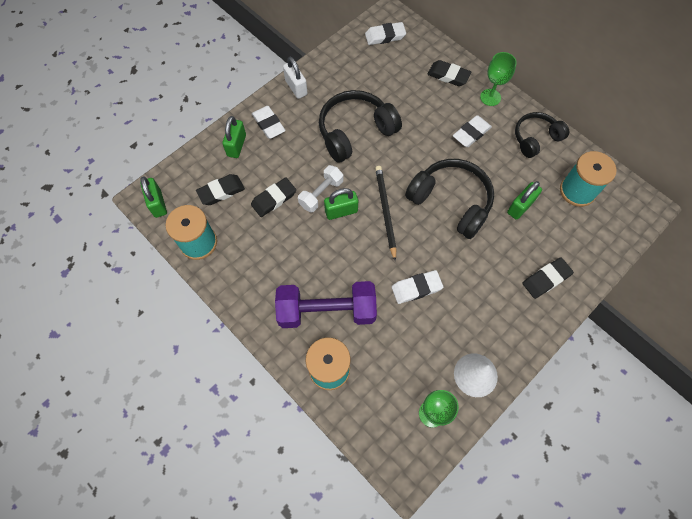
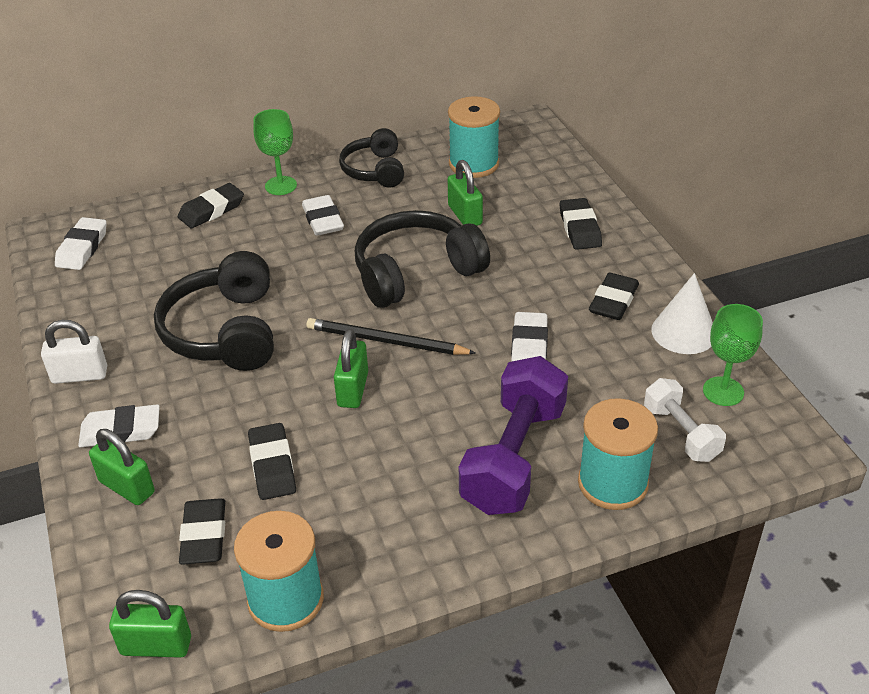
camera: 65 degrees left, 25 degrees down
(321, 194) = (305, 403): white dumbbell -> white dumbbell (681, 433)
(483, 323) = (613, 301): none -> black eraser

◆ ◆ ◆ ◆ ◆ ◆ ◆

● **Problem to solve**:
What is needed is an exact copy of all the data, with no images in it.

● **Result**:
camera: 65 degrees left, 25 degrees down
(321, 194) = (305, 403): white dumbbell -> white dumbbell (681, 433)
(483, 323) = (613, 301): none -> black eraser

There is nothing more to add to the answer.